*WHAT THIS TASK INVOLVES*: Below are some records. Return exactly the lines from the one containing "pink trapezoid: (209, 729)" through the one containing "purple line: (398, 850)", both included, and only those.

Entries taken from a collection

┄┄┄┄┄┄┄┄┄┄

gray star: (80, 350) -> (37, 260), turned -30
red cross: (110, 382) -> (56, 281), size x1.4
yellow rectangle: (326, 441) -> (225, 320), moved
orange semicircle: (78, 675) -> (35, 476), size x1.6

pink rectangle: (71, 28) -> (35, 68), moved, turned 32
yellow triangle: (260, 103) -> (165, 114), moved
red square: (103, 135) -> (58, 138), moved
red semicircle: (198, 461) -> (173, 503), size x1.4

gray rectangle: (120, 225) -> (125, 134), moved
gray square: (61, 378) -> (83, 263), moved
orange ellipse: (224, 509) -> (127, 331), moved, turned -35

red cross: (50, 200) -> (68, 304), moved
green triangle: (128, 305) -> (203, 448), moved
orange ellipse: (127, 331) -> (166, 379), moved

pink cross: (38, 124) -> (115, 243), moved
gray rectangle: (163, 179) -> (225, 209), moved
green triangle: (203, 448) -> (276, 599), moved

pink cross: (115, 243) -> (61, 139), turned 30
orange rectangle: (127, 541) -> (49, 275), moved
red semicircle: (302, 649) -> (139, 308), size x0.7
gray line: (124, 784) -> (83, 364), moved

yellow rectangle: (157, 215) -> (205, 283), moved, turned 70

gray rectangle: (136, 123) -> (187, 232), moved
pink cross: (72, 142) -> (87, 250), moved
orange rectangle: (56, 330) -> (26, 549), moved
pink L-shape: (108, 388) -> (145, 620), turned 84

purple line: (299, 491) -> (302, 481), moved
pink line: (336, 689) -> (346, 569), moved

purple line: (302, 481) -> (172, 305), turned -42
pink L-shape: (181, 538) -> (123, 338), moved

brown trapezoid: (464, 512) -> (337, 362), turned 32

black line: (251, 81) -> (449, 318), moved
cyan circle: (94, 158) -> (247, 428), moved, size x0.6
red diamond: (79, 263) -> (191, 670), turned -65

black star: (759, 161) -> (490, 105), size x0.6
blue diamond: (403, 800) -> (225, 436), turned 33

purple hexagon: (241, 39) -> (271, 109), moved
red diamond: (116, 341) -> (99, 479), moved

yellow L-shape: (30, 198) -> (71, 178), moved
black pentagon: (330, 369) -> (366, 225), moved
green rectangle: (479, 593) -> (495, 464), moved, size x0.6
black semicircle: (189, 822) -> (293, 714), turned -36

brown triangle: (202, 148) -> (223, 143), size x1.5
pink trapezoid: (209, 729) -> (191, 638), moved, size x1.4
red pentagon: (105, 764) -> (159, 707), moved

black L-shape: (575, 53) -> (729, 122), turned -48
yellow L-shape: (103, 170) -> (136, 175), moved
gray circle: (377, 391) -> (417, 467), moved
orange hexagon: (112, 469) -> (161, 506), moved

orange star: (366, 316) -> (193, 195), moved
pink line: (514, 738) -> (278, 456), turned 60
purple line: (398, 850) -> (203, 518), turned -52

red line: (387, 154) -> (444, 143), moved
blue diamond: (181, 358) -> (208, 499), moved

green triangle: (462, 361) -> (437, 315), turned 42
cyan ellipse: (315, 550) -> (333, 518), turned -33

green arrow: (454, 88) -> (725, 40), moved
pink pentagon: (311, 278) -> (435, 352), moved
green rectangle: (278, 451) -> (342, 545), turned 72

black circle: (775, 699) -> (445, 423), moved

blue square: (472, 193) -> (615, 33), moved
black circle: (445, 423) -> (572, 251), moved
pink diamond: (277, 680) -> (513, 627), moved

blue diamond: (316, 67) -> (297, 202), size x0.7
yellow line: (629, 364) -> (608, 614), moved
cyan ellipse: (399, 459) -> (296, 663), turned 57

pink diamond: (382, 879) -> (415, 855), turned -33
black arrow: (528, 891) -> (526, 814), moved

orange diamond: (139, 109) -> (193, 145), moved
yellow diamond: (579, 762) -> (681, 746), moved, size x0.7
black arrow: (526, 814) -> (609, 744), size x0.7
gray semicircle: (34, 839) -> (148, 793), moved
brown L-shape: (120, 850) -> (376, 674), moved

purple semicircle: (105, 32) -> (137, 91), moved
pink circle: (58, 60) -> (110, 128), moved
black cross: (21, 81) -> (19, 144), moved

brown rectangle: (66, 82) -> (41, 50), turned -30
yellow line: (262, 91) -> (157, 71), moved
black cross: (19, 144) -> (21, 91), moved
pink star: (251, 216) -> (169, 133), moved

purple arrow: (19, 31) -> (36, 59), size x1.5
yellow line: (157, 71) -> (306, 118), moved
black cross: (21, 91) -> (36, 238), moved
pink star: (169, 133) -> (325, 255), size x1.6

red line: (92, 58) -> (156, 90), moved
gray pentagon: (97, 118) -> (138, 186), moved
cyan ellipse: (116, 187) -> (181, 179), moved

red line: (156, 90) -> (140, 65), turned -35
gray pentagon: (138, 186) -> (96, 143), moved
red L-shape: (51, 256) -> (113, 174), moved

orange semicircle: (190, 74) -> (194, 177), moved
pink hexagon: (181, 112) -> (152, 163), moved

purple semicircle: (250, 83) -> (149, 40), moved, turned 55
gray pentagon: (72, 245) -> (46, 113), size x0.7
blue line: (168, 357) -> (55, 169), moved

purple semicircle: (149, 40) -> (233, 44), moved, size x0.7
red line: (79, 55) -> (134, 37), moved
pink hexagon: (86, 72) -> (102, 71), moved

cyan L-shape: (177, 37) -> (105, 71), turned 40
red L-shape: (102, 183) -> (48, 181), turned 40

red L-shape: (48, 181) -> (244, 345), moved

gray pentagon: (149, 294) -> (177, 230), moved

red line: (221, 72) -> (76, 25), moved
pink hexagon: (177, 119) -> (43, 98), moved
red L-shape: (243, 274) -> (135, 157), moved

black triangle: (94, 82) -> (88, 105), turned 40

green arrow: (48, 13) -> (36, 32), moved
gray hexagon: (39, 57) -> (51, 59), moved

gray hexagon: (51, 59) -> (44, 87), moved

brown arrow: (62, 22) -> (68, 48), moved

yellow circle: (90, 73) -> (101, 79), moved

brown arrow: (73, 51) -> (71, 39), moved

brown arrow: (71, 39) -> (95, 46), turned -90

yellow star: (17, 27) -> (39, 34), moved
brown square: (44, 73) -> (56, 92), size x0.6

┄┄┄┄┄┄┄┄┄┄

*ANSWER TO THIS TASK*:
pink trapezoid: (209, 729) -> (191, 638), moved, size x1.4
red pentagon: (105, 764) -> (159, 707), moved

black L-shape: (575, 53) -> (729, 122), turned -48
yellow L-shape: (103, 170) -> (136, 175), moved
gray circle: (377, 391) -> (417, 467), moved
orange hexagon: (112, 469) -> (161, 506), moved

orange star: (366, 316) -> (193, 195), moved
pink line: (514, 738) -> (278, 456), turned 60
purple line: (398, 850) -> (203, 518), turned -52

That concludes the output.